Data for the task ->
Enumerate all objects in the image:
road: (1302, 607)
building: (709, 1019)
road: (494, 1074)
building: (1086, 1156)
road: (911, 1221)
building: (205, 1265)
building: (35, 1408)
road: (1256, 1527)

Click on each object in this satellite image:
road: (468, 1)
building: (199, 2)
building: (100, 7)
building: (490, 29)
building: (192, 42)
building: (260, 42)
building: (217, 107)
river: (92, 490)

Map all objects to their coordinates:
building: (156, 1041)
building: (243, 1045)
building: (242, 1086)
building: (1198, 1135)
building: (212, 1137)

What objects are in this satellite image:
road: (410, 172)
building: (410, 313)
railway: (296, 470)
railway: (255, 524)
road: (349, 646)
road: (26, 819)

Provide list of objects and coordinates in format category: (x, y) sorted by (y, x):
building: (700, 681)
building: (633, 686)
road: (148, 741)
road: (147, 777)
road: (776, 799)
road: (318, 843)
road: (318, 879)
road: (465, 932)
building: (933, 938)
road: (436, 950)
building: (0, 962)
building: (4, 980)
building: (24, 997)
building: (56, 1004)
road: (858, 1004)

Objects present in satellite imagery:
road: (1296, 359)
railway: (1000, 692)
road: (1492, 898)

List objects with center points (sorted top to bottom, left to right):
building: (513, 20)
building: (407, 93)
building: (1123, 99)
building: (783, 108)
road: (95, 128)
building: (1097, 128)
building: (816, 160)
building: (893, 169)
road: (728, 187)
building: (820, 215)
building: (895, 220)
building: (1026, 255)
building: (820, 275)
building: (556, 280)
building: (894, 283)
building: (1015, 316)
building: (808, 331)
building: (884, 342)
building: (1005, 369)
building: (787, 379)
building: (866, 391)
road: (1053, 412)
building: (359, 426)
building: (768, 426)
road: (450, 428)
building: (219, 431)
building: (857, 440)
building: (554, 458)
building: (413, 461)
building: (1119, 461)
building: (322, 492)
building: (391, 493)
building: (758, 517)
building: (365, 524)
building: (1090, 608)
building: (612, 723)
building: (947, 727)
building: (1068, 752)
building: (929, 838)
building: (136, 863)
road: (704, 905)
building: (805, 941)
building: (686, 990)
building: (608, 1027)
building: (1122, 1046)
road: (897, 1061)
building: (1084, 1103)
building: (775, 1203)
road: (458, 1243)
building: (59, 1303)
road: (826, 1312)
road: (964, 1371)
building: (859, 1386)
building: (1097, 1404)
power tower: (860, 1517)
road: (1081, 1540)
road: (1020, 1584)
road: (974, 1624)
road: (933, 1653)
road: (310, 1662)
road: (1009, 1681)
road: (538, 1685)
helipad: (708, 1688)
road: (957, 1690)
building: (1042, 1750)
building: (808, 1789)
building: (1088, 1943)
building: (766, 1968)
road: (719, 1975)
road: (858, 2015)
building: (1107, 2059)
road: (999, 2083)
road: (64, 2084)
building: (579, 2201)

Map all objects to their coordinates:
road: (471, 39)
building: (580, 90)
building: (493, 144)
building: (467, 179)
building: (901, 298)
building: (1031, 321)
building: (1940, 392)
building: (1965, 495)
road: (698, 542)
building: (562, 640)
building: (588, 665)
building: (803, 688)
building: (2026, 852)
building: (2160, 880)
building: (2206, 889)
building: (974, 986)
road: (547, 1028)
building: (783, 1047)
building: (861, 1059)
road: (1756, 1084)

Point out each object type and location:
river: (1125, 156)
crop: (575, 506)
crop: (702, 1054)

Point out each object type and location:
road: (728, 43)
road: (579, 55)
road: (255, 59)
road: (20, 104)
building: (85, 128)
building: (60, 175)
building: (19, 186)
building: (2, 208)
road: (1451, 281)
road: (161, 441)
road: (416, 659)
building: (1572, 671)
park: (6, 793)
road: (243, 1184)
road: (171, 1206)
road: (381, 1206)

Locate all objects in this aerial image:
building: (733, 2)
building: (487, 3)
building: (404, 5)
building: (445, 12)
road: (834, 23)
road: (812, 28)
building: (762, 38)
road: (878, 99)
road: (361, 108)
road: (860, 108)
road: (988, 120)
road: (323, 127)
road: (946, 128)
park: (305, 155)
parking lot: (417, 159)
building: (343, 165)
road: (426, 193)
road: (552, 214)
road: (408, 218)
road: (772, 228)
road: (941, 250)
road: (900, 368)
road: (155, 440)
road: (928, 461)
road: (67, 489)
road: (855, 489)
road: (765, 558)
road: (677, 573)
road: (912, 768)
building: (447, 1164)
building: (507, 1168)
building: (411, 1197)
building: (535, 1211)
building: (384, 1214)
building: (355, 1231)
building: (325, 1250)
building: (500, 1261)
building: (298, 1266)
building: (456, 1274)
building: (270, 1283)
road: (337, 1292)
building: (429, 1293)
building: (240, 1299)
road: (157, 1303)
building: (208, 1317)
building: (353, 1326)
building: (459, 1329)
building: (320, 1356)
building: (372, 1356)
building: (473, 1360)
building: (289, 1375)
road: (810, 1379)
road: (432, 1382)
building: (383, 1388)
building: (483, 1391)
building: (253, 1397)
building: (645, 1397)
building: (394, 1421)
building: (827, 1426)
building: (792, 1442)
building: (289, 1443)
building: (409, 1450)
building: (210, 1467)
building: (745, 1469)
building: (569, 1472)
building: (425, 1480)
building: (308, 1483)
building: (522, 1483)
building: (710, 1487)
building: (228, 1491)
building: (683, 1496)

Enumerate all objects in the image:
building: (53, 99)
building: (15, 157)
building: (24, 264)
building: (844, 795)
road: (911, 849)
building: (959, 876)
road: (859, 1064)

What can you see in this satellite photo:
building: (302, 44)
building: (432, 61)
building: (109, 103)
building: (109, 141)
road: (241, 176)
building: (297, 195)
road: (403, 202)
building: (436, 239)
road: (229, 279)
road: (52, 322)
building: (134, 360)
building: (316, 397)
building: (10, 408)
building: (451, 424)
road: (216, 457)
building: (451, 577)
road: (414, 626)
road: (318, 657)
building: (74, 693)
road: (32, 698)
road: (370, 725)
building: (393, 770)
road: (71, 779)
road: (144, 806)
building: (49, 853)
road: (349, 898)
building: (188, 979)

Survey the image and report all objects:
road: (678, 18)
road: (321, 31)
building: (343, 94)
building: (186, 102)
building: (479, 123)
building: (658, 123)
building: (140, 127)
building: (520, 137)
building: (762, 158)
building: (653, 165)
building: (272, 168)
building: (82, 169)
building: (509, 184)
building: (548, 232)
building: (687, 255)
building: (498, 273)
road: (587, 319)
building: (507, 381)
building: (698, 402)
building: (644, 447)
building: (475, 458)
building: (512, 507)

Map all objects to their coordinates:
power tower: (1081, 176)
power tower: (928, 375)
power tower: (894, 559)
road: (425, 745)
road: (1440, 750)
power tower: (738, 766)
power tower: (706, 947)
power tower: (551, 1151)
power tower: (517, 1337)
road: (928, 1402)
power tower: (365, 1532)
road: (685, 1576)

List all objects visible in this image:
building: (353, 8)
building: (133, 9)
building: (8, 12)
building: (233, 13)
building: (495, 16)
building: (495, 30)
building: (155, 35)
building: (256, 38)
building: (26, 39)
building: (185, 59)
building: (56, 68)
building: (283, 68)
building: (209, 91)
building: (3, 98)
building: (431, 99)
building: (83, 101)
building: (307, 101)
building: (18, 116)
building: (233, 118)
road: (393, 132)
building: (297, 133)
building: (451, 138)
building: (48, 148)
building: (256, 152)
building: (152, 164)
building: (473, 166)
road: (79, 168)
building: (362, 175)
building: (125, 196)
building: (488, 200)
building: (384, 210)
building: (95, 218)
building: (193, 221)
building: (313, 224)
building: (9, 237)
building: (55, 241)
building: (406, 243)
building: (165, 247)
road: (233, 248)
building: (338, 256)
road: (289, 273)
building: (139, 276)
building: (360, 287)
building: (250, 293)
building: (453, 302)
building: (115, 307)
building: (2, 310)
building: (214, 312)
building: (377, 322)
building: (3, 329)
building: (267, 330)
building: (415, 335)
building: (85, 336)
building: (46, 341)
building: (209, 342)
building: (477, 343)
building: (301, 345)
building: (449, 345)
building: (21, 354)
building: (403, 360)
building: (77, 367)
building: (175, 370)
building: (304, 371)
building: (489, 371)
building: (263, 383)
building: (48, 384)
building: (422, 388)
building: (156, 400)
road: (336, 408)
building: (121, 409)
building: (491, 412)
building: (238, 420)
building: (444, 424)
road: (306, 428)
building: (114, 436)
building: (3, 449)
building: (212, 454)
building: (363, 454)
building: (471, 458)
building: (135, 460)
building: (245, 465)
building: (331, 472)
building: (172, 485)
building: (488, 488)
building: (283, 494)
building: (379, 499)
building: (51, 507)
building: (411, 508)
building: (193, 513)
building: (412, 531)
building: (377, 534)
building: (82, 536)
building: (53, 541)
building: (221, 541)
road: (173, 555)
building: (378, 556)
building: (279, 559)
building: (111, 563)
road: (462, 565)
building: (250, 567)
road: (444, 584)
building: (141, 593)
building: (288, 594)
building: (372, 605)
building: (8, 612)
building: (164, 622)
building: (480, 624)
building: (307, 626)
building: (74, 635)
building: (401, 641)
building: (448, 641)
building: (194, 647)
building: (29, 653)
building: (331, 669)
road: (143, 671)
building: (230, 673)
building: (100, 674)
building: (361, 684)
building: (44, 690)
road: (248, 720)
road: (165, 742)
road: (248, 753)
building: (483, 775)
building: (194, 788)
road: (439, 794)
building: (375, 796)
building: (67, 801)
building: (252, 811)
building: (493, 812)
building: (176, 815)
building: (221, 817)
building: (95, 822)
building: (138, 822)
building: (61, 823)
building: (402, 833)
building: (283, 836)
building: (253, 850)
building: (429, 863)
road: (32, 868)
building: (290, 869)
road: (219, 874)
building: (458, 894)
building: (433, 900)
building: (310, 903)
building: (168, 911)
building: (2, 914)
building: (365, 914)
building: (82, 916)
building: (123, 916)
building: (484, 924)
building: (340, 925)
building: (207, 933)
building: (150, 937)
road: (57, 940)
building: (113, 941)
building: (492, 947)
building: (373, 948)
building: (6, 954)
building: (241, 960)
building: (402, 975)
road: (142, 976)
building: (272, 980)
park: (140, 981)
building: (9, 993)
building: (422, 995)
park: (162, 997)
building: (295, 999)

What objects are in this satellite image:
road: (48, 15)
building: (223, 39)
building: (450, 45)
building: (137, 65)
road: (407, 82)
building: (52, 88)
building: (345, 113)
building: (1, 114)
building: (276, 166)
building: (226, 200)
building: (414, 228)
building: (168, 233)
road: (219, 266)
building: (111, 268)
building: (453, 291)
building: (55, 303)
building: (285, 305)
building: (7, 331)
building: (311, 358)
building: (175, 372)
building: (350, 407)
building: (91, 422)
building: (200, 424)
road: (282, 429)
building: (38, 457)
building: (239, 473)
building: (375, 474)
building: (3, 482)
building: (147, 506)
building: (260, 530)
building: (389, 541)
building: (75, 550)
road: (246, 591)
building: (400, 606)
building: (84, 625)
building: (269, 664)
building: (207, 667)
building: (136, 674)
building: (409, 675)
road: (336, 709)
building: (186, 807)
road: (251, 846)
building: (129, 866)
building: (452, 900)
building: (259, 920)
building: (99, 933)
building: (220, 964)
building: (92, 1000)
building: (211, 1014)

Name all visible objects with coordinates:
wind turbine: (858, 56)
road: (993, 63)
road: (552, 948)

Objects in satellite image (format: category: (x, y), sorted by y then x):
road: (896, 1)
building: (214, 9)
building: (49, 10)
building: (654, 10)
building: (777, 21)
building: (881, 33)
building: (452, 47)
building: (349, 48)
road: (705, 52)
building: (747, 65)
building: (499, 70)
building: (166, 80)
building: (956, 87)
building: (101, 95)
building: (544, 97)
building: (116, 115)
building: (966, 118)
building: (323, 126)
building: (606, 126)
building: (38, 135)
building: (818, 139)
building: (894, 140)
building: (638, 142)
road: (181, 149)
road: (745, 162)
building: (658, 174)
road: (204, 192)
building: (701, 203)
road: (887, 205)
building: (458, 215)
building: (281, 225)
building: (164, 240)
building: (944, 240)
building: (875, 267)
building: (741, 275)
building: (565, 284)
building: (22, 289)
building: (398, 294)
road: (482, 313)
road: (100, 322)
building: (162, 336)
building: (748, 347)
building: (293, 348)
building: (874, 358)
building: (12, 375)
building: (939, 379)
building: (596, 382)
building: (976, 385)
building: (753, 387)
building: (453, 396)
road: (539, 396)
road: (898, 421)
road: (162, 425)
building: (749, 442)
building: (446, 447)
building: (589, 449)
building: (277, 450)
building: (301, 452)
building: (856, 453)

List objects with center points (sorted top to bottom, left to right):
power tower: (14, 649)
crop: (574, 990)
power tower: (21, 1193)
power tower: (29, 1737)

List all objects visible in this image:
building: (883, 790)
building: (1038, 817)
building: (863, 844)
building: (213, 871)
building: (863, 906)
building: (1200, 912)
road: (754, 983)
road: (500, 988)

Your task ->
Which lines above hold the string "power"? Copy each of them.

Exercise solution ->
power tower: (860, 1517)
power tower: (1081, 176)
power tower: (928, 375)
power tower: (894, 559)
power tower: (738, 766)
power tower: (706, 947)
power tower: (551, 1151)
power tower: (517, 1337)
power tower: (365, 1532)
power tower: (14, 649)
power tower: (21, 1193)
power tower: (29, 1737)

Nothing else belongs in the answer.